THE TASK
Each line starting at the one that contains "camera: 25 degrees right, 20 degrees up" and ending at the one that contains "(632, 168) = (507, 148): none -> red wallet" must be returned exactly, and the rest of the listing is left out.

START EXERCISE INPUTS

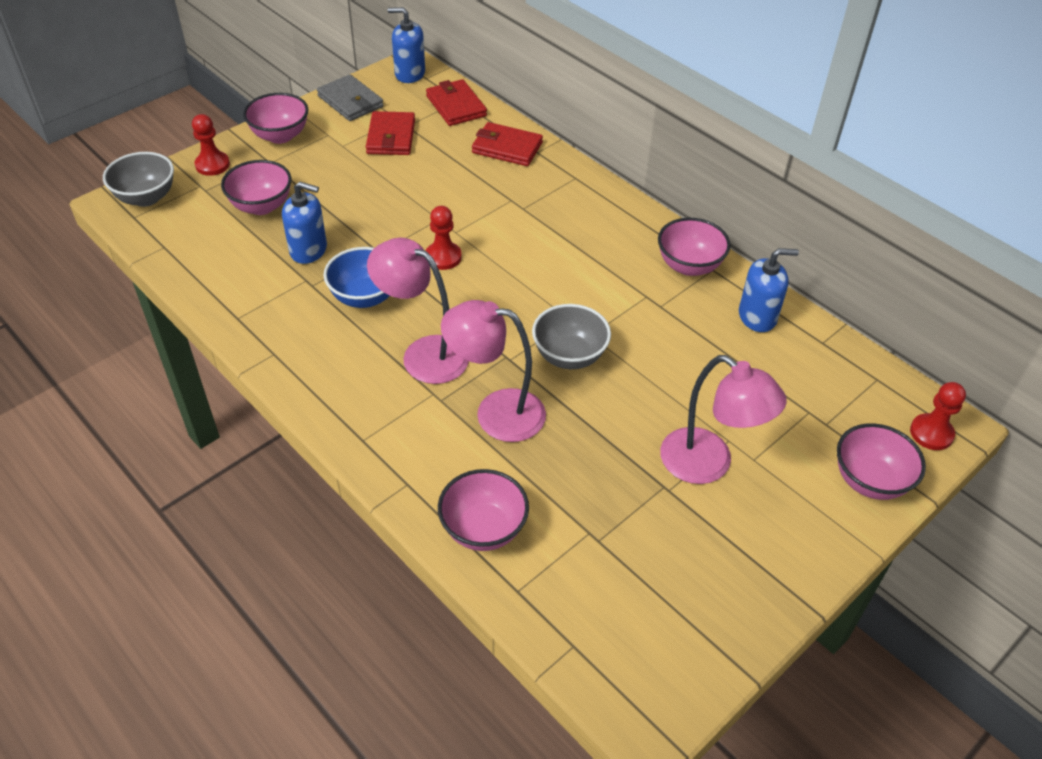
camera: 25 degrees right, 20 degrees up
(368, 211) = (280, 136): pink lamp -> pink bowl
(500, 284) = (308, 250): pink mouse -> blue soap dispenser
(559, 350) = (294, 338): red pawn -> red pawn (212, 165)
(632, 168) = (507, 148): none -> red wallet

END EXERCISE INPUTS
START EXERCISE INPUTS

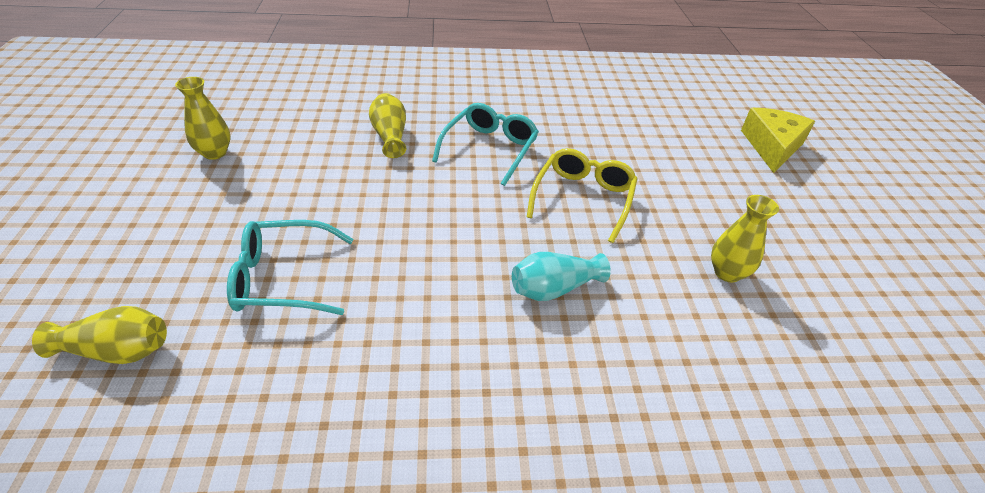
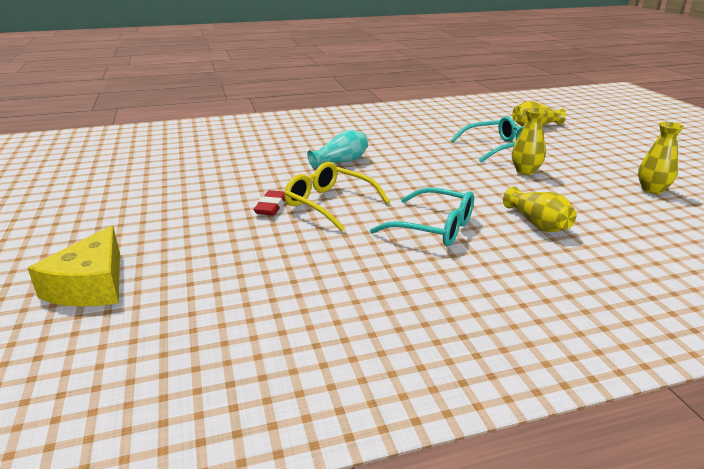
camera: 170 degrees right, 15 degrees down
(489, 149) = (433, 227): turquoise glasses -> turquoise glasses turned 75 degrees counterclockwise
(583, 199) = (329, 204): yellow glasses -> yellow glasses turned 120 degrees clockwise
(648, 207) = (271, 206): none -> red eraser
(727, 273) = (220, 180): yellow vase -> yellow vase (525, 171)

END EXERCISE INPUTS

RESPONSE TO THIS EXERCISE
camera: 25 degrees right, 20 degrees up
(368, 211) = (280, 136): pink lamp -> pink bowl
(500, 284) = (308, 250): pink mouse -> blue soap dispenser
(559, 350) = (294, 338): red pawn -> red pawn (212, 165)
(632, 168) = (507, 148): none -> red wallet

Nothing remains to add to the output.